In your copy, reproduce each entry exactly and leave out the pictures.

* Revision comparison data *
◆ ◆ ◆ ◆ ◆
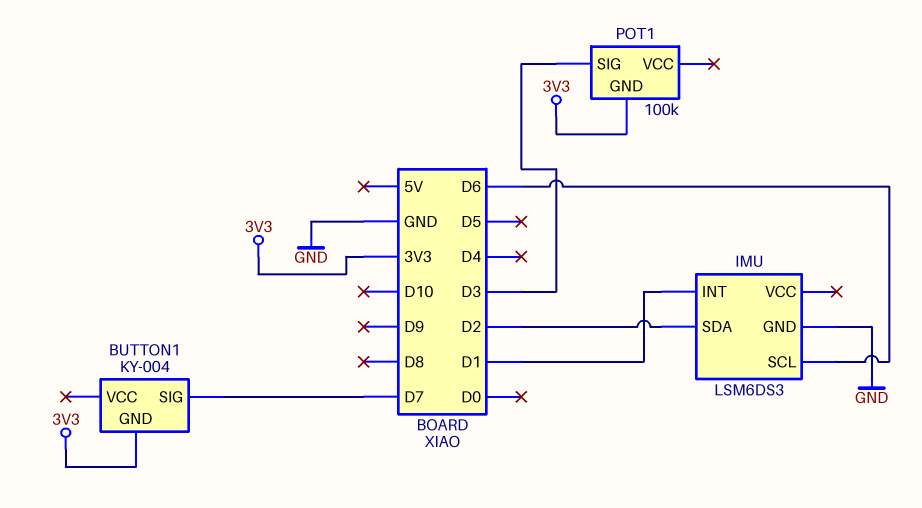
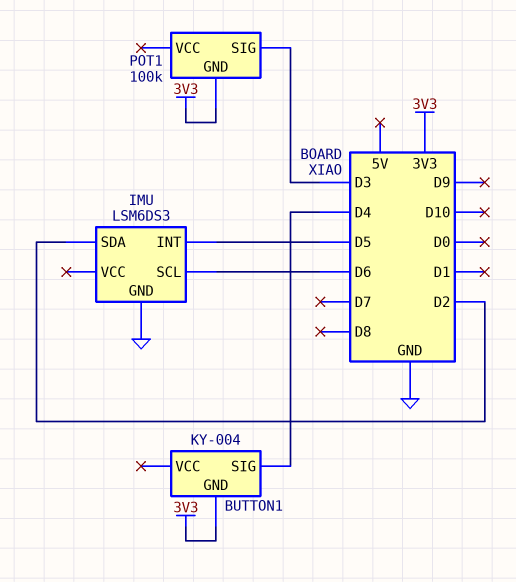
BUTTON1 pin SIG: D7 -> D4
IMU pin INT: D1 -> D5

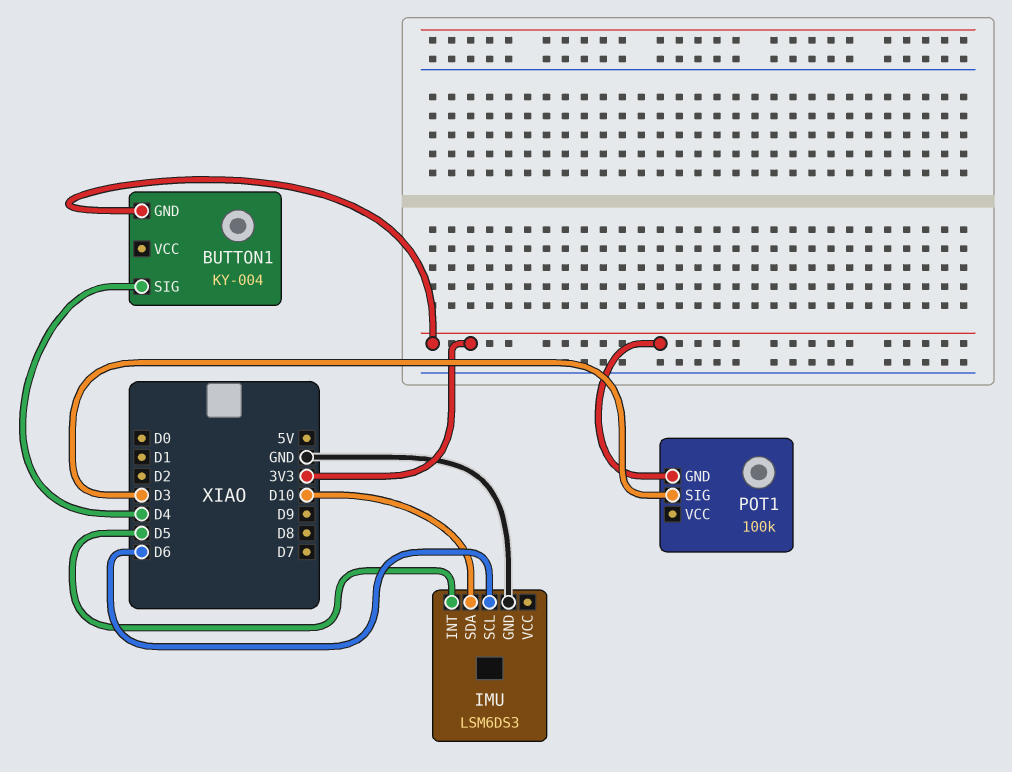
IMU pin SDA: D2 -> D10

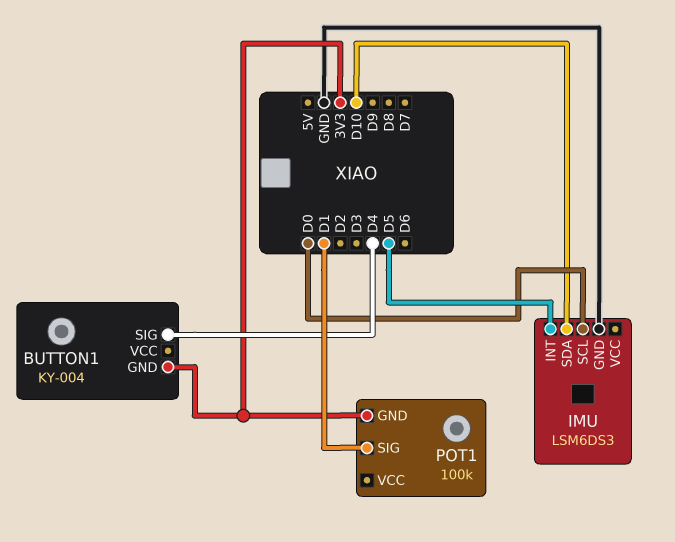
IMU pin SCL: D6 -> D0
POT1 pin SIG: D3 -> D1

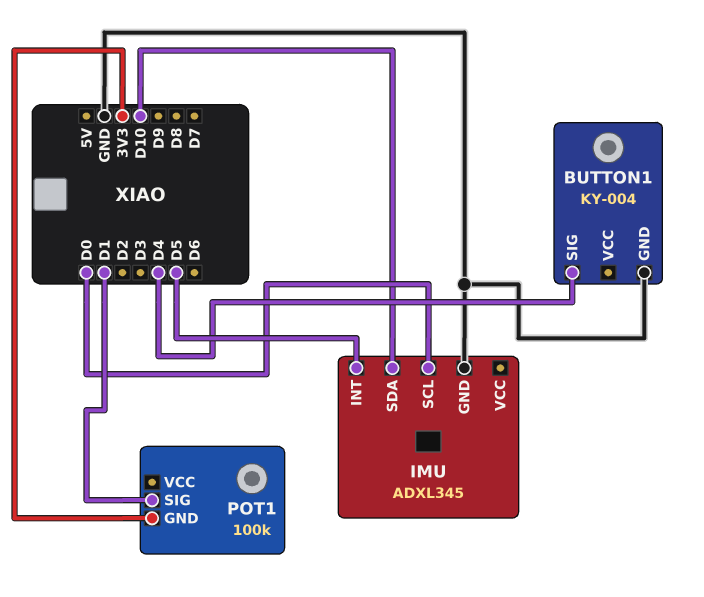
BUTTON1 pin GND: 3V3 -> GND
IMU: LSM6DS3 -> ADXL345

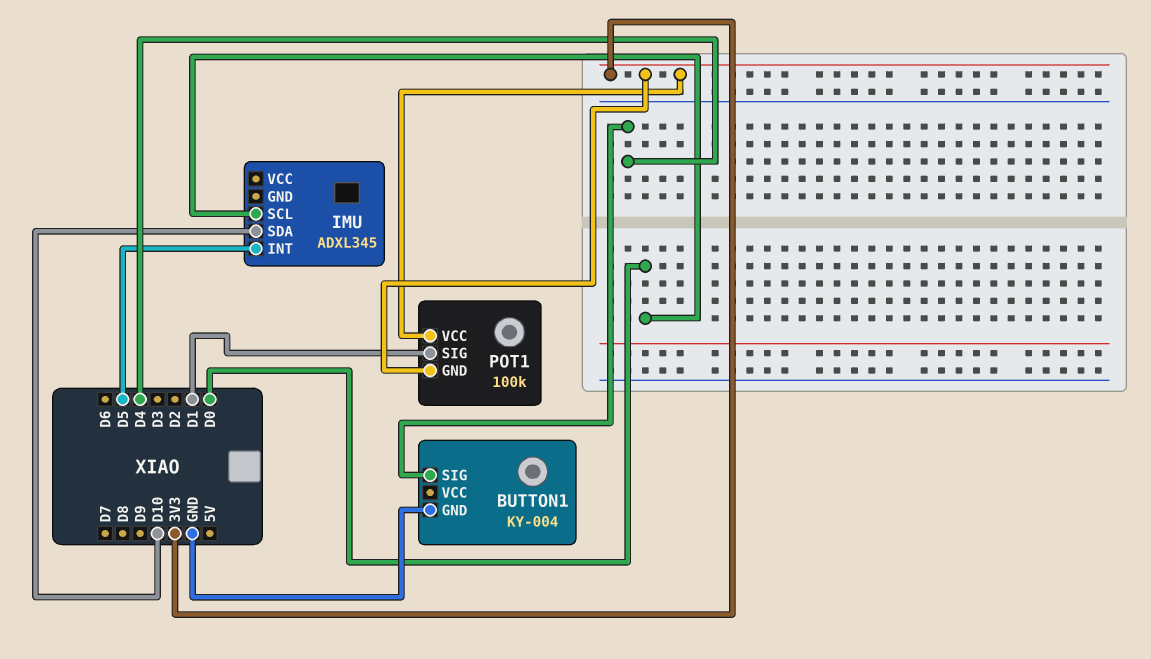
IMU pin GND: GND -> none
POT1 pin VCC: none -> 3V3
◆ ◆ ◆ ◆ ◆
* Result *
BUTTON1 pin SIG: D7 -> D4
IMU pin INT: D1 -> D5

IMU pin SDA: D2 -> D10

IMU pin SCL: D6 -> D0
POT1 pin SIG: D3 -> D1

BUTTON1 pin GND: 3V3 -> GND
IMU: LSM6DS3 -> ADXL345

IMU pin GND: GND -> none
POT1 pin VCC: none -> 3V3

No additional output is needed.